● Exercise brief: Locate the word "VBUS" in the data below, then copy every line that holds it.

[Start of Attachment]

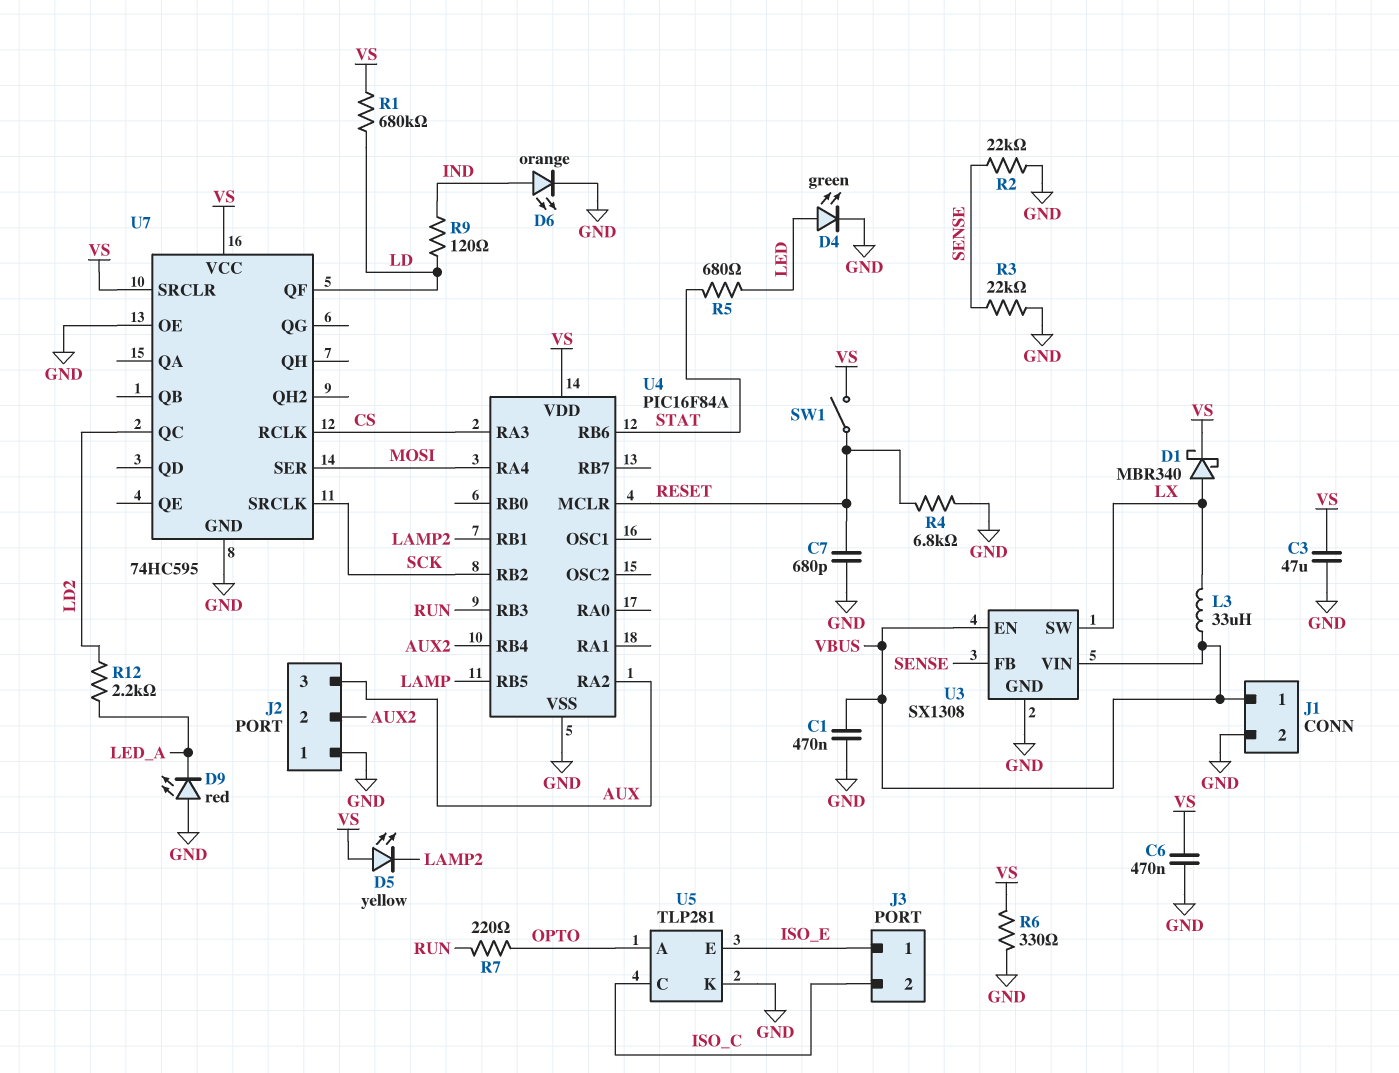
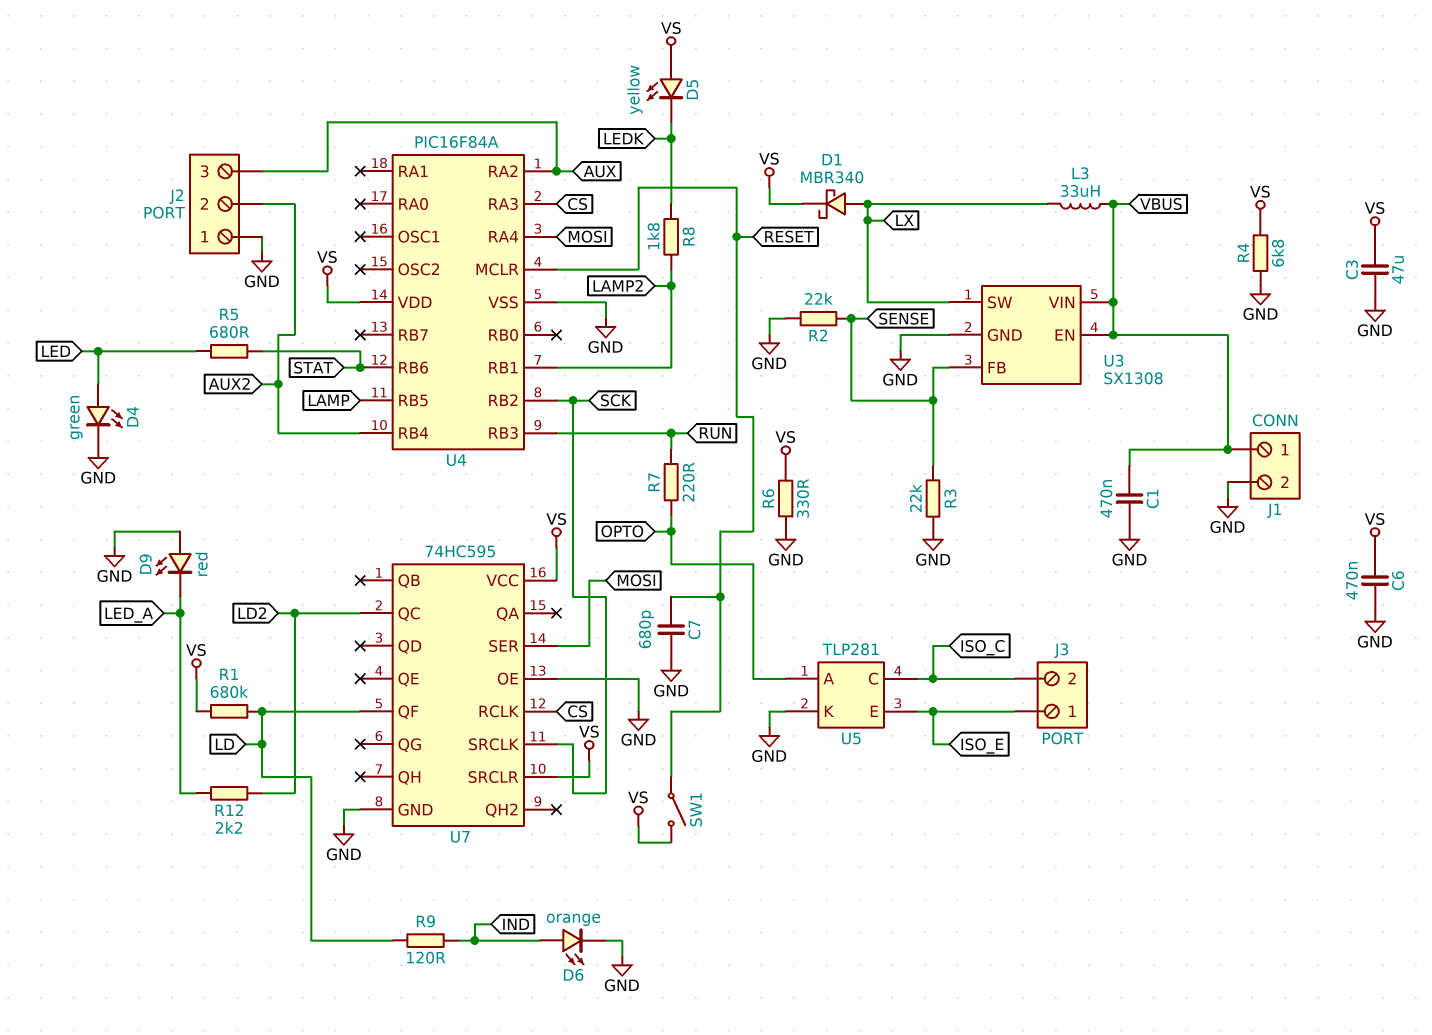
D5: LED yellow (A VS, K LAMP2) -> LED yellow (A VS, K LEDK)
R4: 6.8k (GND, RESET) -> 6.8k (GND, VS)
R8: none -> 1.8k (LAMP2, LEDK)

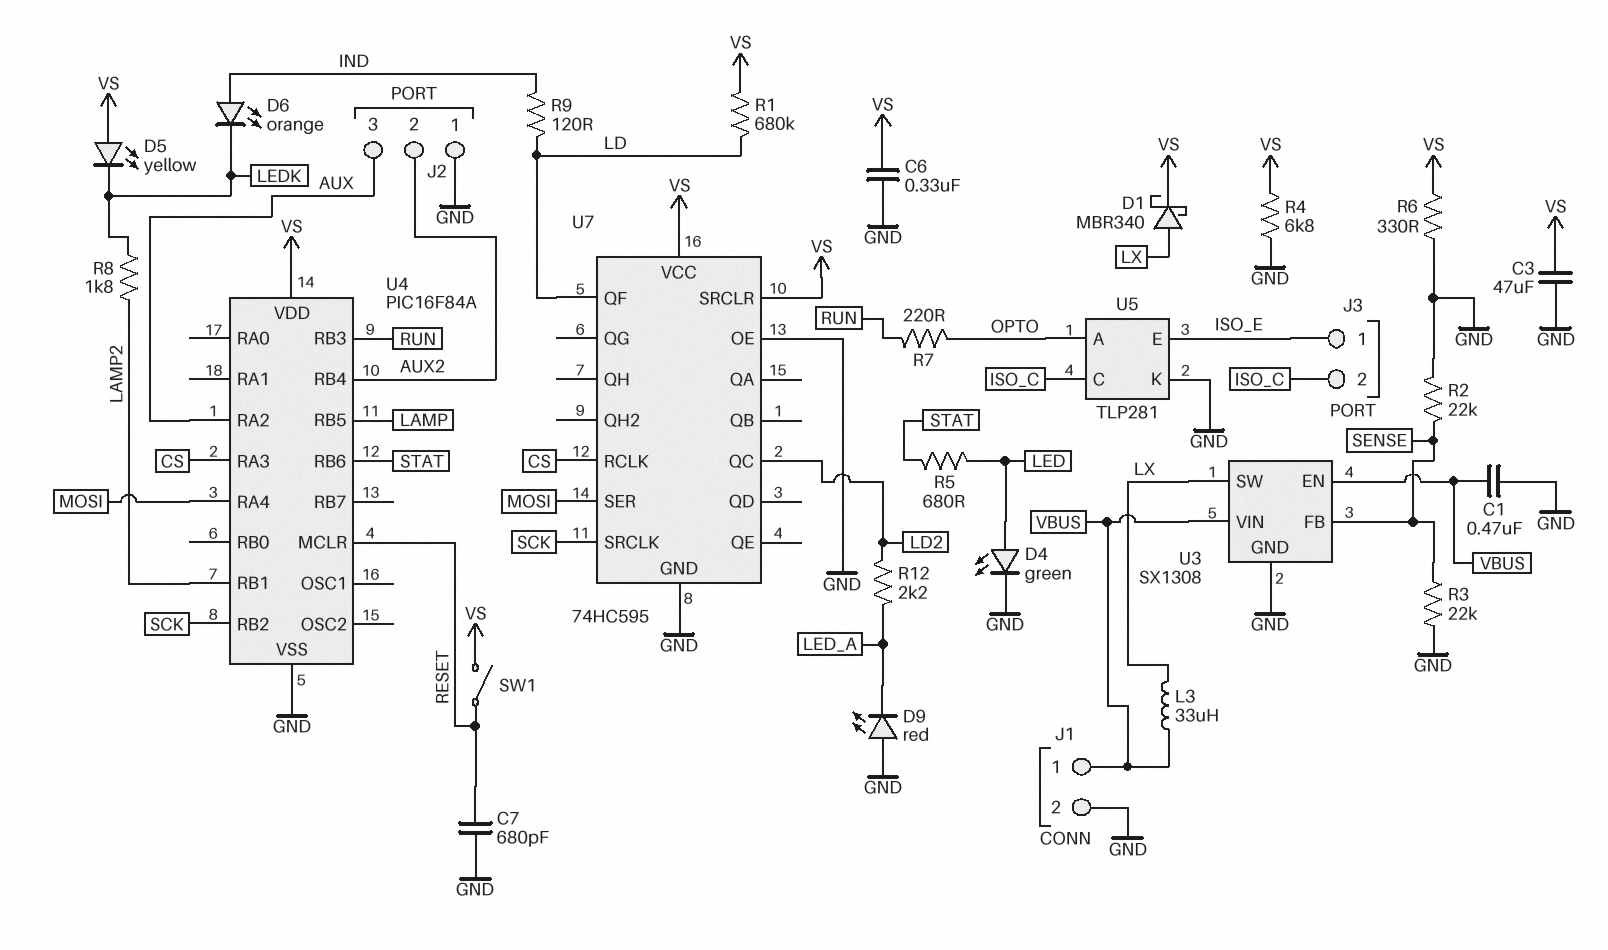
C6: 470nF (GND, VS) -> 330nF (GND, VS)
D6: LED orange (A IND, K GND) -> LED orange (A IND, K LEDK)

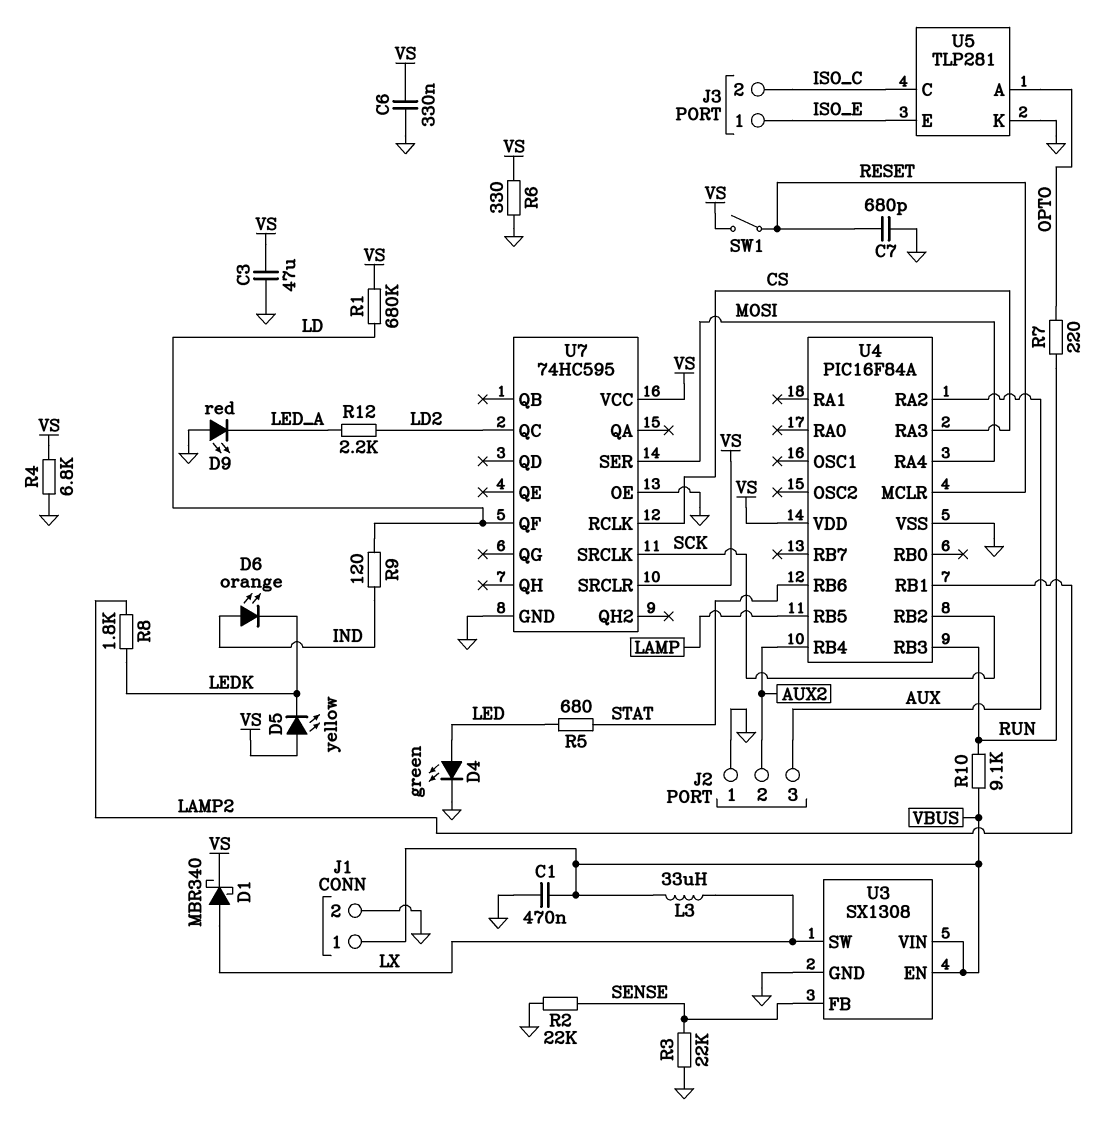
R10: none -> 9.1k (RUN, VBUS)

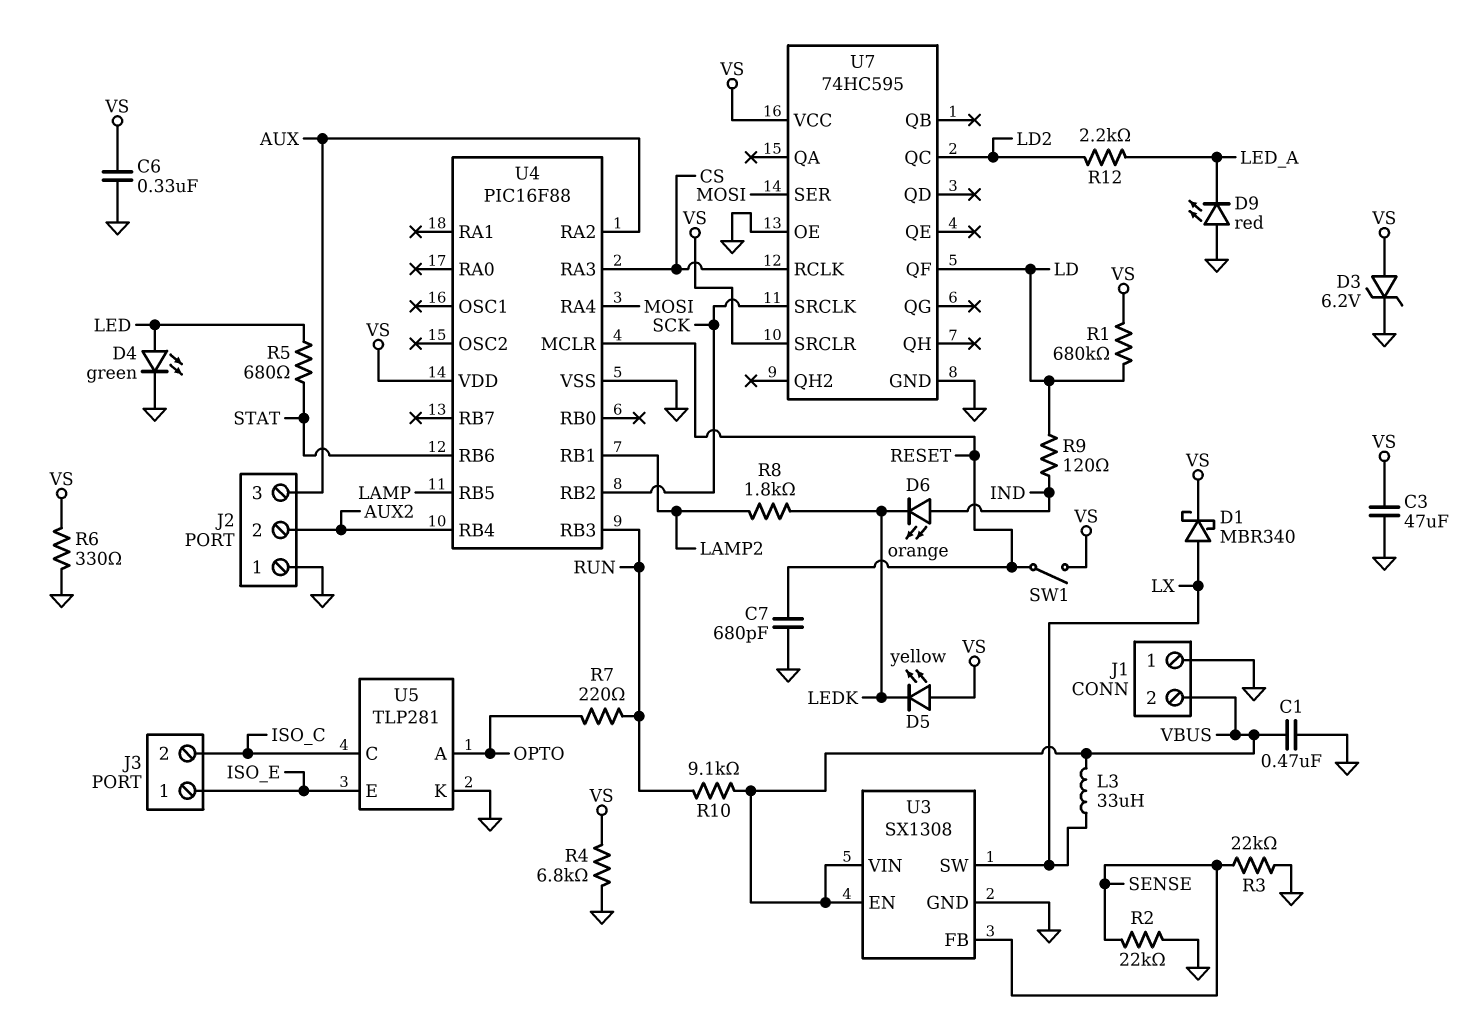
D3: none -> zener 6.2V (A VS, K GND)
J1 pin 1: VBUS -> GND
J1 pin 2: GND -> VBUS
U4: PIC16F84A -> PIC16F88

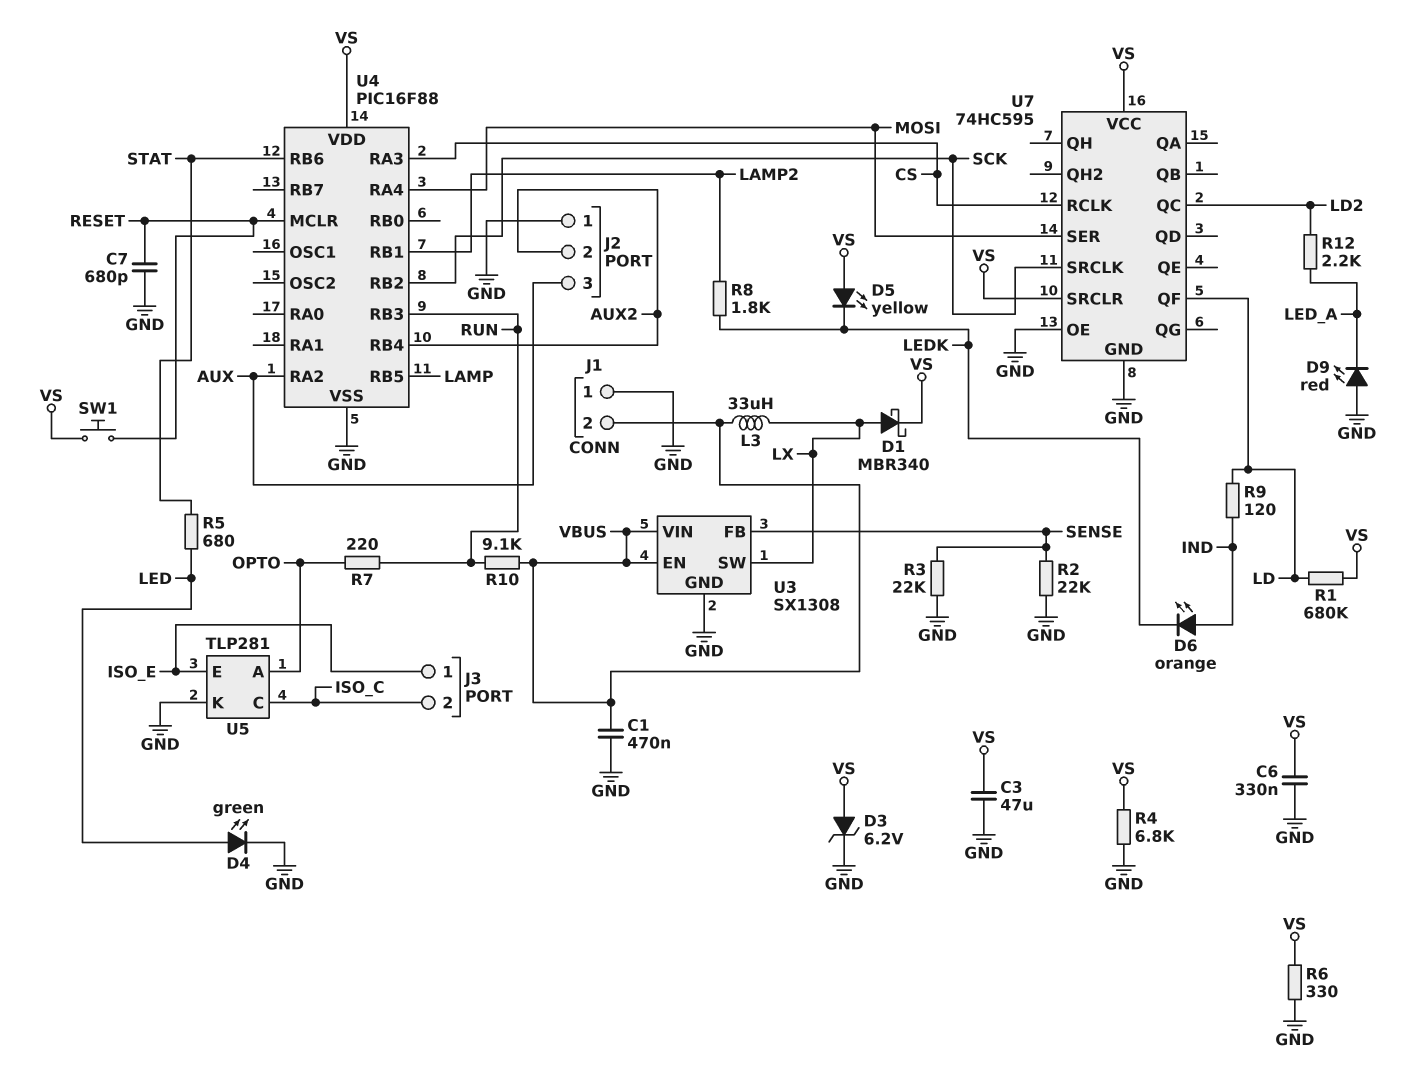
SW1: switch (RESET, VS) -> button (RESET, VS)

[End of Attachment]

● Response area:
R10: none -> 9.1k (RUN, VBUS)
J1 pin 1: VBUS -> GND
J1 pin 2: GND -> VBUS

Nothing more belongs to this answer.